What you should do: From the first line to the last, please reproduce the material exactly, skipping the pictures.

Provided data:
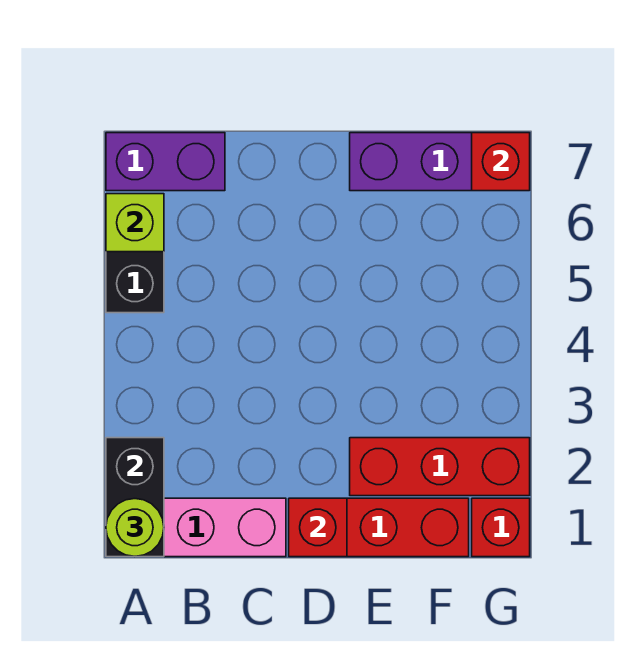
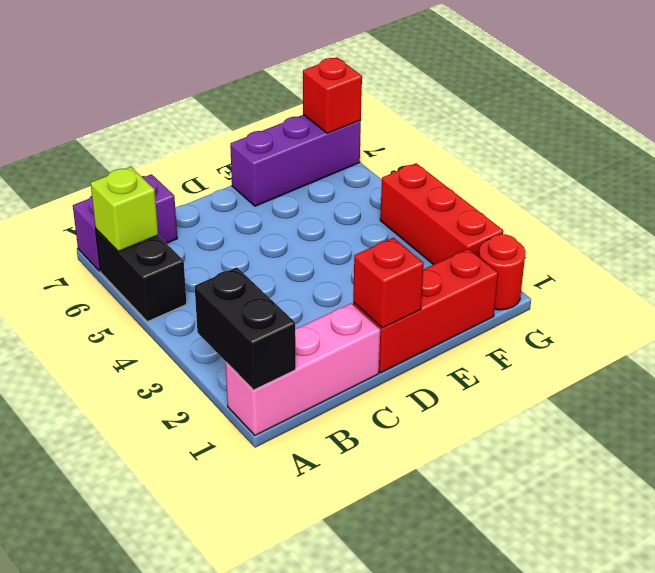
lime round brick A1 level 3 -> none
red brick E2:G2 level 1 -> red brick G2:G4 level 1
red brick G1 level 1 -> red round brick G1 level 1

Exercise result:
lime round brick A1 level 3 -> none
red brick E2:G2 level 1 -> red brick G2:G4 level 1
red brick G1 level 1 -> red round brick G1 level 1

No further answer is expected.